(Object change descriptions)

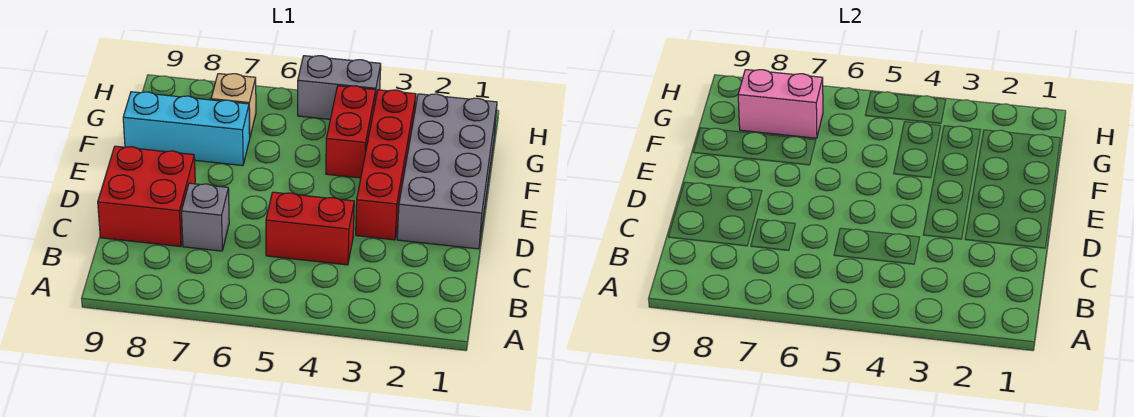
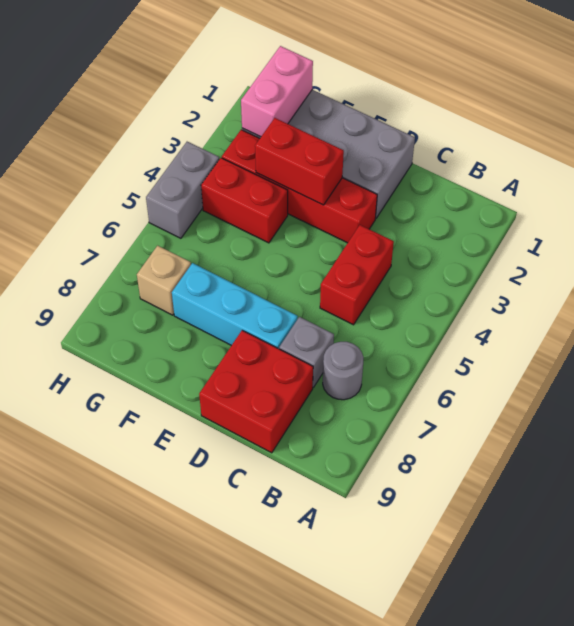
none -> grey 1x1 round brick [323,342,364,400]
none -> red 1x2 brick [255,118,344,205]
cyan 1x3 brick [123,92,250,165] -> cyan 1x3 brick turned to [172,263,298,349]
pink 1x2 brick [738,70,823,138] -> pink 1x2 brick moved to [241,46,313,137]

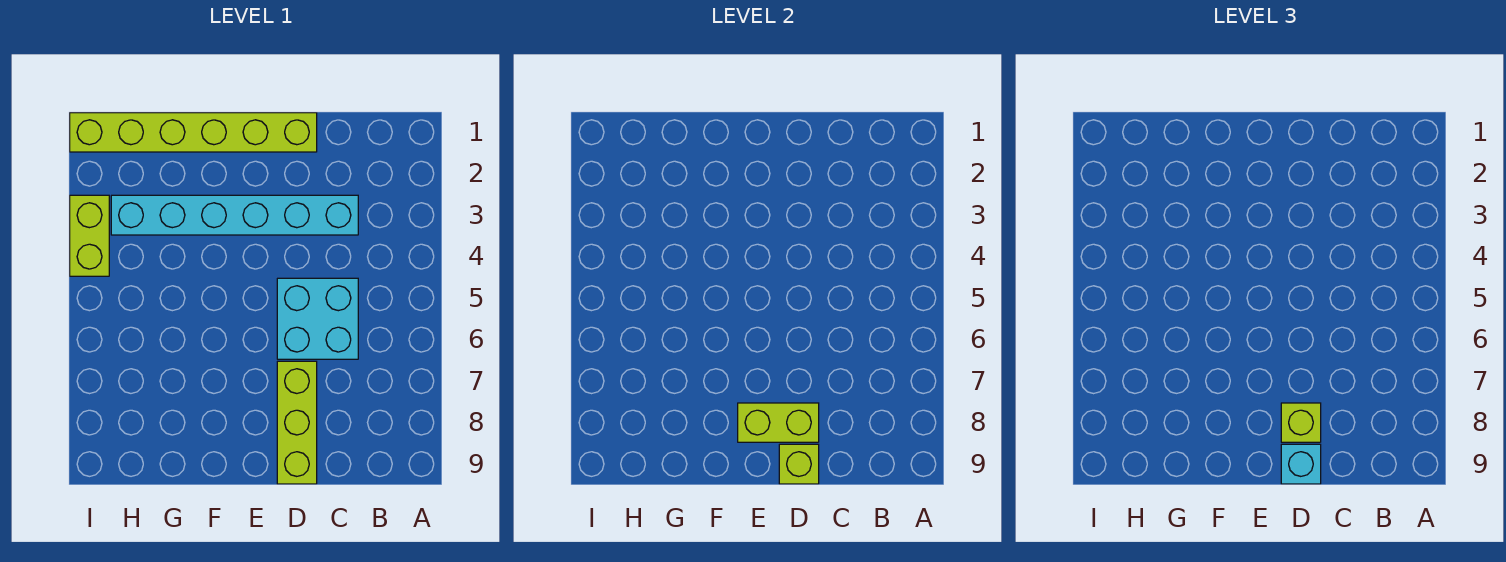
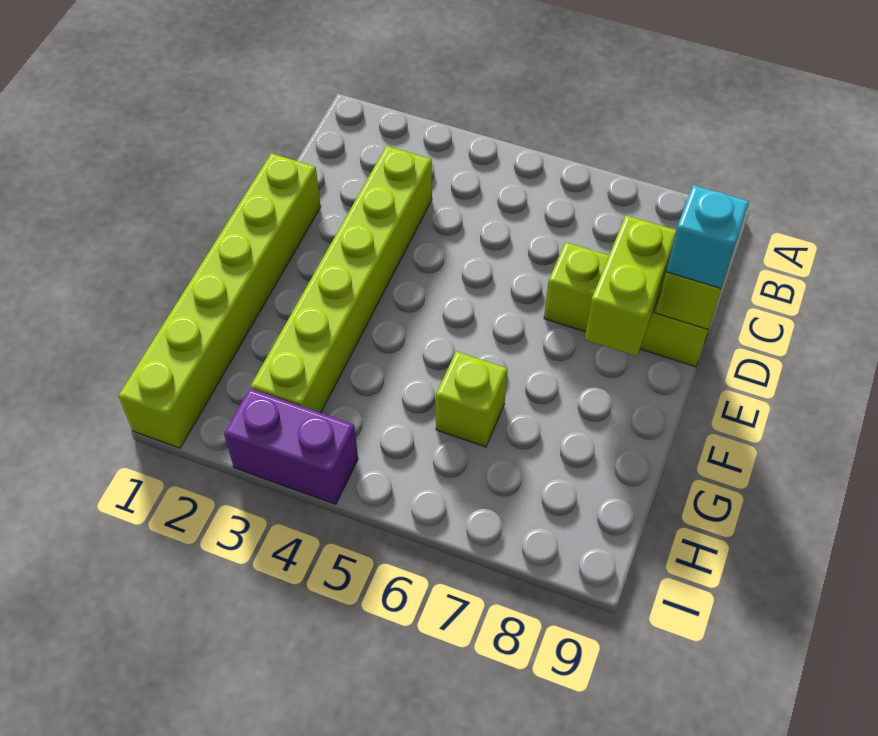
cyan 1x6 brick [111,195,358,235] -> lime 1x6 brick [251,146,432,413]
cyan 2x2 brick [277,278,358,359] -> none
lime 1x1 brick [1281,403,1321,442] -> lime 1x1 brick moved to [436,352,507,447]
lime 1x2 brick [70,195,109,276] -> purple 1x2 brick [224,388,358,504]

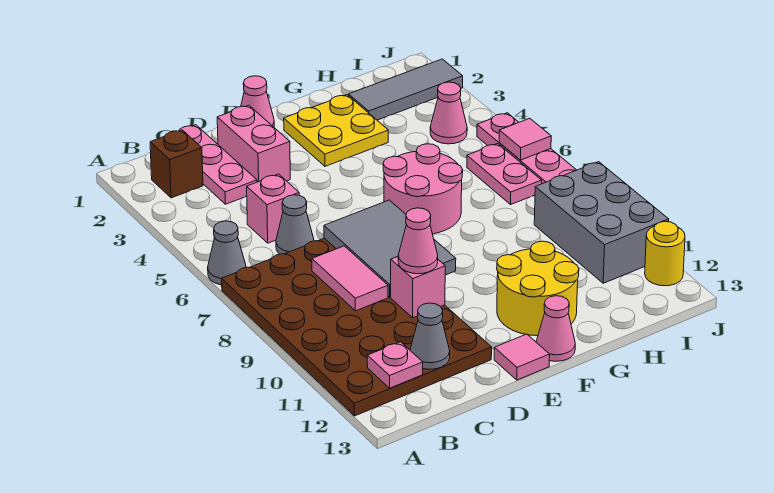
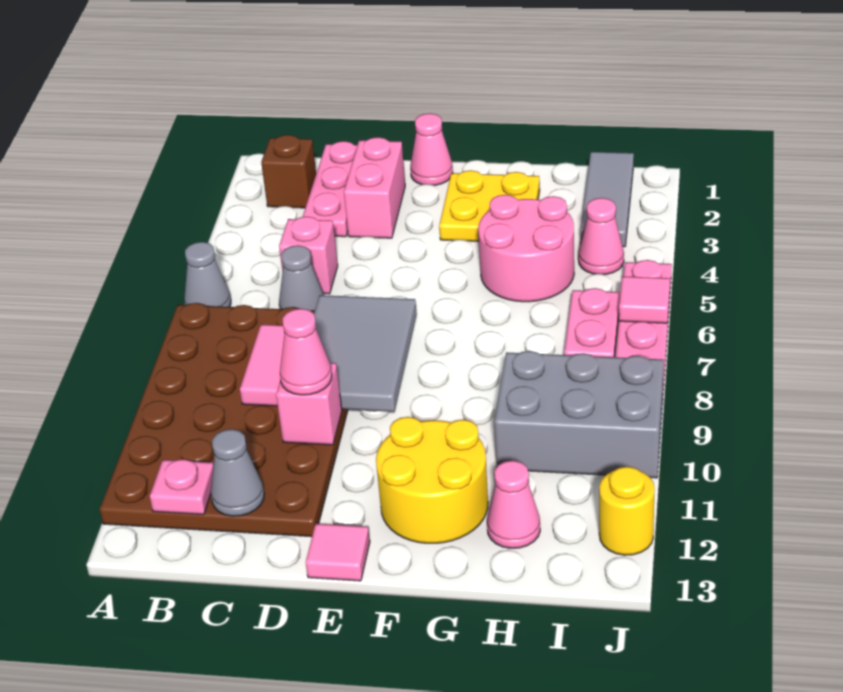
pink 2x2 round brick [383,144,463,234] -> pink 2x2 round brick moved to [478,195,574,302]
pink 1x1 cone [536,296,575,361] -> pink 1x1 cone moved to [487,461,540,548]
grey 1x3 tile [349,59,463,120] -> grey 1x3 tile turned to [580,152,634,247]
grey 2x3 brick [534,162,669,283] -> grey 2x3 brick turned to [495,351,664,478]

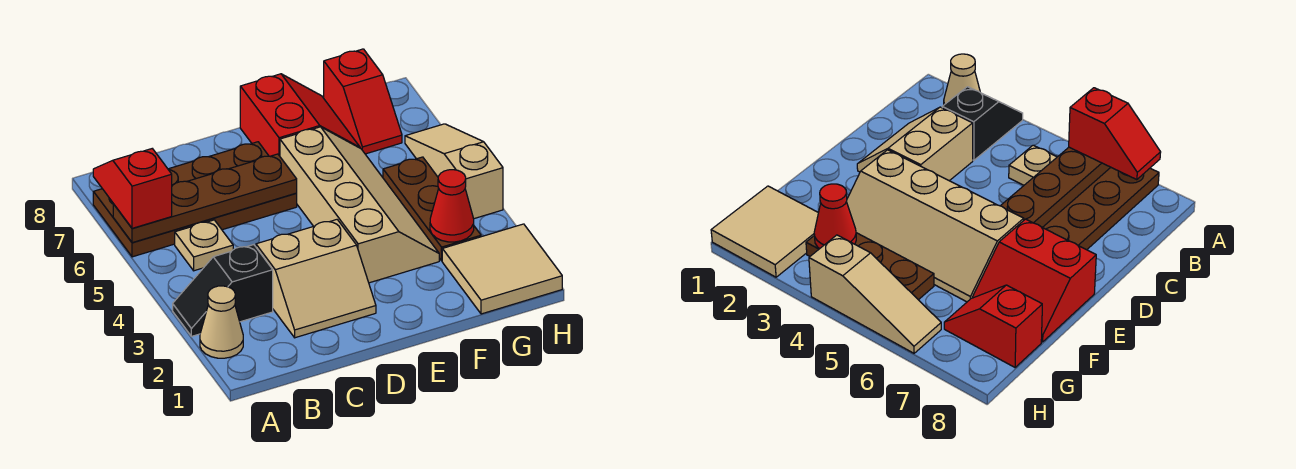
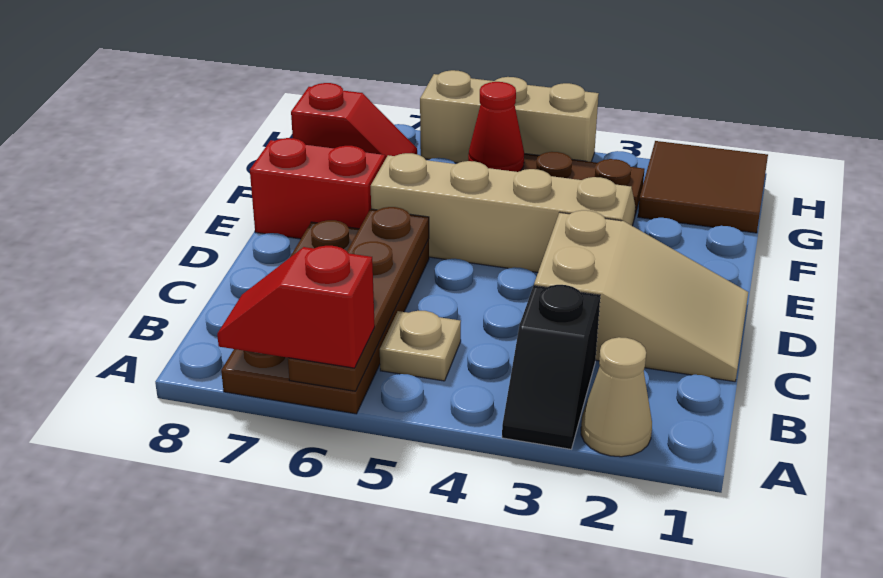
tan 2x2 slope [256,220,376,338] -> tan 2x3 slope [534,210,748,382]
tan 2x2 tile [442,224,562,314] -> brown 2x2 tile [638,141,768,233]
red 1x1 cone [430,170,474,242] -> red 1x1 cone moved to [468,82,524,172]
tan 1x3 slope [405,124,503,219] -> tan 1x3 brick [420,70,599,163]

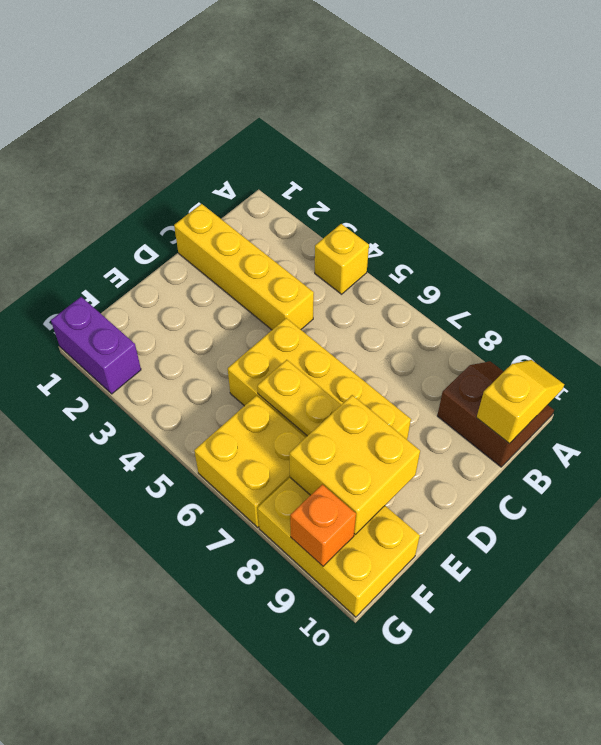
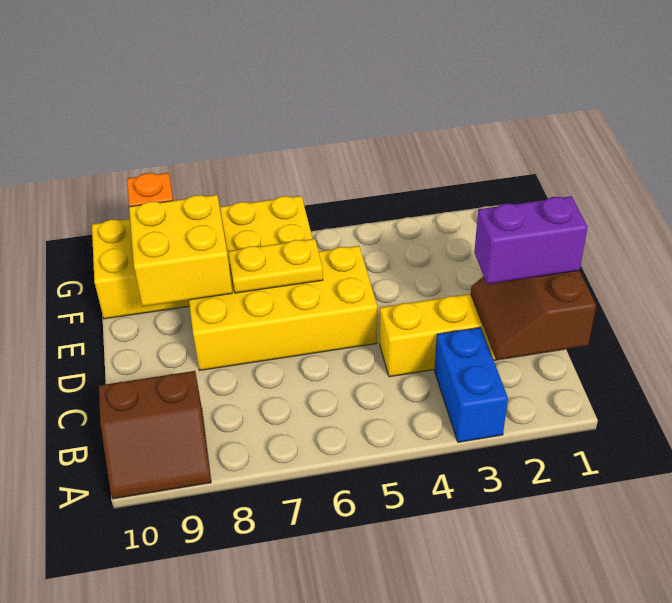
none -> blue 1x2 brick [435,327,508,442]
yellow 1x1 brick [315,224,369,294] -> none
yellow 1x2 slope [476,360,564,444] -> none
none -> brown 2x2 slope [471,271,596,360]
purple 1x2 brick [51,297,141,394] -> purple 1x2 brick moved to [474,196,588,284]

# EXERCISE DESCRIPTION
Copy out each line of the data that holds the string "round".

# EXPECTED OUTPUT
none -> grey 1x1 round brick [323,342,364,400]
pink 2x2 round brick [383,144,463,234] -> pink 2x2 round brick moved to [478,195,574,302]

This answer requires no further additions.